+++ Excerpted records
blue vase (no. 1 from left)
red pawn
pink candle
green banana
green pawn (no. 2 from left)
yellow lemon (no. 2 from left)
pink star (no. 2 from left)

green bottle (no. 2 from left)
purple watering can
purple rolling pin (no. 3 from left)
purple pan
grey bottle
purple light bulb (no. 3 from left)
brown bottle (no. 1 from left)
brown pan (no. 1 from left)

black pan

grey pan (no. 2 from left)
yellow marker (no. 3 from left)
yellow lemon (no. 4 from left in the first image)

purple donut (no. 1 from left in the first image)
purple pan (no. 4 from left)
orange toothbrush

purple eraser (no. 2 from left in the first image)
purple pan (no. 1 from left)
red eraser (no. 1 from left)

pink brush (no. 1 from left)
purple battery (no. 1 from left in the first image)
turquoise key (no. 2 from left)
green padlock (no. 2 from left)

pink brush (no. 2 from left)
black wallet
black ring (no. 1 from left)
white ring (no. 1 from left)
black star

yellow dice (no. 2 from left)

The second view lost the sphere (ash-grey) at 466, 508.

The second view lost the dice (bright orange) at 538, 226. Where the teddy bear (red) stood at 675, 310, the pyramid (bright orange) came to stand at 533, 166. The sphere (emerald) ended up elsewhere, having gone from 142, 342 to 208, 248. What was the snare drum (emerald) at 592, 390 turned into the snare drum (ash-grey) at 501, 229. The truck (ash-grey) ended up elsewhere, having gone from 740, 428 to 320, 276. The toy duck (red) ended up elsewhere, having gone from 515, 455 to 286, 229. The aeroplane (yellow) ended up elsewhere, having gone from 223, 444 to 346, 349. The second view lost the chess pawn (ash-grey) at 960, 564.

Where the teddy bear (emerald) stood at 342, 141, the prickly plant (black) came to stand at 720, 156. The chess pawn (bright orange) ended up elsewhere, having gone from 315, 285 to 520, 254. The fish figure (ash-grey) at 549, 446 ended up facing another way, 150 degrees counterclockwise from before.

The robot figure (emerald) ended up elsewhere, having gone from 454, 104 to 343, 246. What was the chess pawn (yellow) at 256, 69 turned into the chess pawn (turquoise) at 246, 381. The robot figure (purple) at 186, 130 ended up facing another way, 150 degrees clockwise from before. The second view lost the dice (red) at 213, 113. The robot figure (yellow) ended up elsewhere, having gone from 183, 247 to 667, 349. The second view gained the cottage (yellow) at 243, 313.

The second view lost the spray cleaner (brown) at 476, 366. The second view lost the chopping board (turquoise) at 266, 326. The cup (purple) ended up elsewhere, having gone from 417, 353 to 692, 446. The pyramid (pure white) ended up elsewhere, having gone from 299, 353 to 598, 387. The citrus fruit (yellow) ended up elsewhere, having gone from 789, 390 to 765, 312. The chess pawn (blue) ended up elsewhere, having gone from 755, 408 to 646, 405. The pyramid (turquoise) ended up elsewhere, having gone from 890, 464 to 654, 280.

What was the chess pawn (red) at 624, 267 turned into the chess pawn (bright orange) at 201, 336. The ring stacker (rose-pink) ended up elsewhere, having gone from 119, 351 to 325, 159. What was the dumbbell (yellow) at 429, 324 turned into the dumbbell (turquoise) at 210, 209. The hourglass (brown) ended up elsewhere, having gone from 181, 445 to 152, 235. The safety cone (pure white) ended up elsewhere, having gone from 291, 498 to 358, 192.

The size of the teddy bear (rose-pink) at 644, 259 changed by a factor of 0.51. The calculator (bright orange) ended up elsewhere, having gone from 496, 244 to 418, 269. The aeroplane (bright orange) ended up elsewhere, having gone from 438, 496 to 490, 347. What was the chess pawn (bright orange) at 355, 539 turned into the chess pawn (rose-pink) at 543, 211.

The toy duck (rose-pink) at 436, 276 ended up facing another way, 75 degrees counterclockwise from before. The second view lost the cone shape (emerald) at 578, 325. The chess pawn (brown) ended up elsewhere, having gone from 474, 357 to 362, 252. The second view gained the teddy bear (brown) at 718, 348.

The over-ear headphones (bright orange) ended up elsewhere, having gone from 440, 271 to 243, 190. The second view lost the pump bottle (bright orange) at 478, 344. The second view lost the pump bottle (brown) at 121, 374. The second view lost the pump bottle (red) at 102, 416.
++++++
What you will do: Output the entries above in their entirety, exactly as written.

Solution to the exercise:
blue vase (no. 1 from left)
red pawn
pink candle
green banana
green pawn (no. 2 from left)
yellow lemon (no. 2 from left)
pink star (no. 2 from left)

green bottle (no. 2 from left)
purple watering can
purple rolling pin (no. 3 from left)
purple pan
grey bottle
purple light bulb (no. 3 from left)
brown bottle (no. 1 from left)
brown pan (no. 1 from left)

black pan

grey pan (no. 2 from left)
yellow marker (no. 3 from left)
yellow lemon (no. 4 from left in the first image)

purple donut (no. 1 from left in the first image)
purple pan (no. 4 from left)
orange toothbrush

purple eraser (no. 2 from left in the first image)
purple pan (no. 1 from left)
red eraser (no. 1 from left)

pink brush (no. 1 from left)
purple battery (no. 1 from left in the first image)
turquoise key (no. 2 from left)
green padlock (no. 2 from left)

pink brush (no. 2 from left)
black wallet
black ring (no. 1 from left)
white ring (no. 1 from left)
black star

yellow dice (no. 2 from left)

The second view lost the sphere (ash-grey) at 466, 508.

The second view lost the dice (bright orange) at 538, 226. Where the teddy bear (red) stood at 675, 310, the pyramid (bright orange) came to stand at 533, 166. The sphere (emerald) ended up elsewhere, having gone from 142, 342 to 208, 248. What was the snare drum (emerald) at 592, 390 turned into the snare drum (ash-grey) at 501, 229. The truck (ash-grey) ended up elsewhere, having gone from 740, 428 to 320, 276. The toy duck (red) ended up elsewhere, having gone from 515, 455 to 286, 229. The aeroplane (yellow) ended up elsewhere, having gone from 223, 444 to 346, 349. The second view lost the chess pawn (ash-grey) at 960, 564.

Where the teddy bear (emerald) stood at 342, 141, the prickly plant (black) came to stand at 720, 156. The chess pawn (bright orange) ended up elsewhere, having gone from 315, 285 to 520, 254. The fish figure (ash-grey) at 549, 446 ended up facing another way, 150 degrees counterclockwise from before.

The robot figure (emerald) ended up elsewhere, having gone from 454, 104 to 343, 246. What was the chess pawn (yellow) at 256, 69 turned into the chess pawn (turquoise) at 246, 381. The robot figure (purple) at 186, 130 ended up facing another way, 150 degrees clockwise from before. The second view lost the dice (red) at 213, 113. The robot figure (yellow) ended up elsewhere, having gone from 183, 247 to 667, 349. The second view gained the cottage (yellow) at 243, 313.

The second view lost the spray cleaner (brown) at 476, 366. The second view lost the chopping board (turquoise) at 266, 326. The cup (purple) ended up elsewhere, having gone from 417, 353 to 692, 446. The pyramid (pure white) ended up elsewhere, having gone from 299, 353 to 598, 387. The citrus fruit (yellow) ended up elsewhere, having gone from 789, 390 to 765, 312. The chess pawn (blue) ended up elsewhere, having gone from 755, 408 to 646, 405. The pyramid (turquoise) ended up elsewhere, having gone from 890, 464 to 654, 280.

What was the chess pawn (red) at 624, 267 turned into the chess pawn (bright orange) at 201, 336. The ring stacker (rose-pink) ended up elsewhere, having gone from 119, 351 to 325, 159. What was the dumbbell (yellow) at 429, 324 turned into the dumbbell (turquoise) at 210, 209. The hourglass (brown) ended up elsewhere, having gone from 181, 445 to 152, 235. The safety cone (pure white) ended up elsewhere, having gone from 291, 498 to 358, 192.

The size of the teddy bear (rose-pink) at 644, 259 changed by a factor of 0.51. The calculator (bright orange) ended up elsewhere, having gone from 496, 244 to 418, 269. The aeroplane (bright orange) ended up elsewhere, having gone from 438, 496 to 490, 347. What was the chess pawn (bright orange) at 355, 539 turned into the chess pawn (rose-pink) at 543, 211.

The toy duck (rose-pink) at 436, 276 ended up facing another way, 75 degrees counterclockwise from before. The second view lost the cone shape (emerald) at 578, 325. The chess pawn (brown) ended up elsewhere, having gone from 474, 357 to 362, 252. The second view gained the teddy bear (brown) at 718, 348.

The over-ear headphones (bright orange) ended up elsewhere, having gone from 440, 271 to 243, 190. The second view lost the pump bottle (bright orange) at 478, 344. The second view lost the pump bottle (brown) at 121, 374. The second view lost the pump bottle (red) at 102, 416.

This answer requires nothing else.